* [Assignment] What lines below include the string "pink"? Pick them out and copy them.

┄┄┄┄┄┄┄┄┄┄

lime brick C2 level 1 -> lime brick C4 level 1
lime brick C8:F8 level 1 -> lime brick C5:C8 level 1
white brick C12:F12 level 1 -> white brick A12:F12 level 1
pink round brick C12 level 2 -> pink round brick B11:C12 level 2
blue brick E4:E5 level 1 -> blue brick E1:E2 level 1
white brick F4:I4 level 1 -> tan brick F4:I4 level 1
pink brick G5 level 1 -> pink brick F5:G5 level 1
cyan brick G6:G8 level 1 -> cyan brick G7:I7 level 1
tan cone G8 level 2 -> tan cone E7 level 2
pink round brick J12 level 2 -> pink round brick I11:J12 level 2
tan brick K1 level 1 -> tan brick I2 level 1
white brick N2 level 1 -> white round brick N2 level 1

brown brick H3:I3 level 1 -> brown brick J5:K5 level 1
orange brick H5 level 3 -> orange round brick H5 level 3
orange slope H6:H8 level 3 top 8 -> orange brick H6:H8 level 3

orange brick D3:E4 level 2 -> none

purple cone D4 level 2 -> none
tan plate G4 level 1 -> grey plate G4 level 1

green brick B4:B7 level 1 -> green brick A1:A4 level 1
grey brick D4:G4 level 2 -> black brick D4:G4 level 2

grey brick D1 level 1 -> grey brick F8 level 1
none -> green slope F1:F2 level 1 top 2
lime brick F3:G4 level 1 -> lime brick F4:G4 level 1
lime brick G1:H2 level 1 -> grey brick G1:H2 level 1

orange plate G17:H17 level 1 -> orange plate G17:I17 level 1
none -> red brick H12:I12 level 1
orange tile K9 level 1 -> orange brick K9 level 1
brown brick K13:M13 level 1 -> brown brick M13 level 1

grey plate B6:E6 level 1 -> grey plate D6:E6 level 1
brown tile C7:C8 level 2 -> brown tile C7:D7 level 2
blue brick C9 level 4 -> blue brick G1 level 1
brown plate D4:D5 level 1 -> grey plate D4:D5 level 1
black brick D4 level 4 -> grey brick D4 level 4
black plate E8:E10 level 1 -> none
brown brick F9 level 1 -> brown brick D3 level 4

┄┄┄┄┄┄┄┄┄┄

* [Solution to the problem]
pink round brick C12 level 2 -> pink round brick B11:C12 level 2
pink brick G5 level 1 -> pink brick F5:G5 level 1
pink round brick J12 level 2 -> pink round brick I11:J12 level 2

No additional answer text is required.